[The data — start]
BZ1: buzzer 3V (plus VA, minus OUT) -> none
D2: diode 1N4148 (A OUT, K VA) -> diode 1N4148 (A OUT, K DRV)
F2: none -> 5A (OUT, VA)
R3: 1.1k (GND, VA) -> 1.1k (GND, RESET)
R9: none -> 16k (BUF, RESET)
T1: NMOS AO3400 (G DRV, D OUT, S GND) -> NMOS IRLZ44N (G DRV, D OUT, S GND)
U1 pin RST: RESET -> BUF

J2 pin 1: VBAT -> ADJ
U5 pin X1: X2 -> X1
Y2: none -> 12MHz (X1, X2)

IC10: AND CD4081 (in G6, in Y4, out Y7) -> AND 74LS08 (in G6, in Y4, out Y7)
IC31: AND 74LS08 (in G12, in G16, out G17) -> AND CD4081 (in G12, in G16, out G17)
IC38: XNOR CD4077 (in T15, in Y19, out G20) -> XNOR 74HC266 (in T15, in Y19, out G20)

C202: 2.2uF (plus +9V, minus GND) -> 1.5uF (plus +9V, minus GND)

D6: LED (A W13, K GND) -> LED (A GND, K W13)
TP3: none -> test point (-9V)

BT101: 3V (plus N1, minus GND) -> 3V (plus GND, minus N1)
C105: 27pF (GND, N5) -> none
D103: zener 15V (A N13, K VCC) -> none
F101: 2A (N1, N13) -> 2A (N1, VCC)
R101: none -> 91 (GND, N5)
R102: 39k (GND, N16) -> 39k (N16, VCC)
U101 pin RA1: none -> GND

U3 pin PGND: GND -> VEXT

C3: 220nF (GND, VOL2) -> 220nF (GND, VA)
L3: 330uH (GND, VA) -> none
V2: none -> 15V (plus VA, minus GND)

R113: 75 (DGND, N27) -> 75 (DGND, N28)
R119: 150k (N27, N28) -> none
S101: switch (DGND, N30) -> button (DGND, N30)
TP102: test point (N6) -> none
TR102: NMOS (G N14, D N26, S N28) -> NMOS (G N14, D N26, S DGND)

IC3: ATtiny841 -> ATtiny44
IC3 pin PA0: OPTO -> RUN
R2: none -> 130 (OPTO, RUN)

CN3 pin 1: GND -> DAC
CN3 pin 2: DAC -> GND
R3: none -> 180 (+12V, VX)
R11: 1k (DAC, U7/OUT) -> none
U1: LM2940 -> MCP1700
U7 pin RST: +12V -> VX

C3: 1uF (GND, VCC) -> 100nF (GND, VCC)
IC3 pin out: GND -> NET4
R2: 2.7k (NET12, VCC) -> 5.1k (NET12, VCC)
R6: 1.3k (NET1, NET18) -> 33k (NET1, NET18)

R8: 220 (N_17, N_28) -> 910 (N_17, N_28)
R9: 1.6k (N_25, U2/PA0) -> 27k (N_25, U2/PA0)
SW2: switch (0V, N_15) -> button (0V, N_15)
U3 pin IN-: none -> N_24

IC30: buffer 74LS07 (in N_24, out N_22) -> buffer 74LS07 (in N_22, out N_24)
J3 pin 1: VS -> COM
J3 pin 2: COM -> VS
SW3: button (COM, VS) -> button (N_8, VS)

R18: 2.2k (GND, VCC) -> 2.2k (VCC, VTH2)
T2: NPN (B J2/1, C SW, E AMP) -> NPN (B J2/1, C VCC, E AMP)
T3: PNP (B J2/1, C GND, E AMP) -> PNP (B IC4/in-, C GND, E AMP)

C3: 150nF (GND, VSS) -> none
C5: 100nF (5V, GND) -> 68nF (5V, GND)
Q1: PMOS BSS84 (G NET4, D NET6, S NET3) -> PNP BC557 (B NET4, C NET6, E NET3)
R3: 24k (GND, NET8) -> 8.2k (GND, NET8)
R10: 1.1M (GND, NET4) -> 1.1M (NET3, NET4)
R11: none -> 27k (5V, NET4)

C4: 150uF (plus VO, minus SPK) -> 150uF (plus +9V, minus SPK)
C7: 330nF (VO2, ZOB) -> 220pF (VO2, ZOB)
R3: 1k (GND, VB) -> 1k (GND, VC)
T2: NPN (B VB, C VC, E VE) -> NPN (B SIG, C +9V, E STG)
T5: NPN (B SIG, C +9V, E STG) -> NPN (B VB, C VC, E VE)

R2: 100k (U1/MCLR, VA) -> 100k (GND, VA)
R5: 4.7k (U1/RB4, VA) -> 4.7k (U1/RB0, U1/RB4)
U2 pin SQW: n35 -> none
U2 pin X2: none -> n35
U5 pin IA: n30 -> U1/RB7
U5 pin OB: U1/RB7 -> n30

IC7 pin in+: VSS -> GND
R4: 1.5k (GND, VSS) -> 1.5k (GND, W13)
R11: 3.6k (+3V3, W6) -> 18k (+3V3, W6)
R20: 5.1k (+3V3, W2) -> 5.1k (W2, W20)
[The data — finish]
* **Exercise**
Would you copy every line of the entries in which "plus" appears?

* **Solution**
BZ1: buzzer 3V (plus VA, minus OUT) -> none
C202: 2.2uF (plus +9V, minus GND) -> 1.5uF (plus +9V, minus GND)
BT101: 3V (plus N1, minus GND) -> 3V (plus GND, minus N1)
V2: none -> 15V (plus VA, minus GND)
C4: 150uF (plus VO, minus SPK) -> 150uF (plus +9V, minus SPK)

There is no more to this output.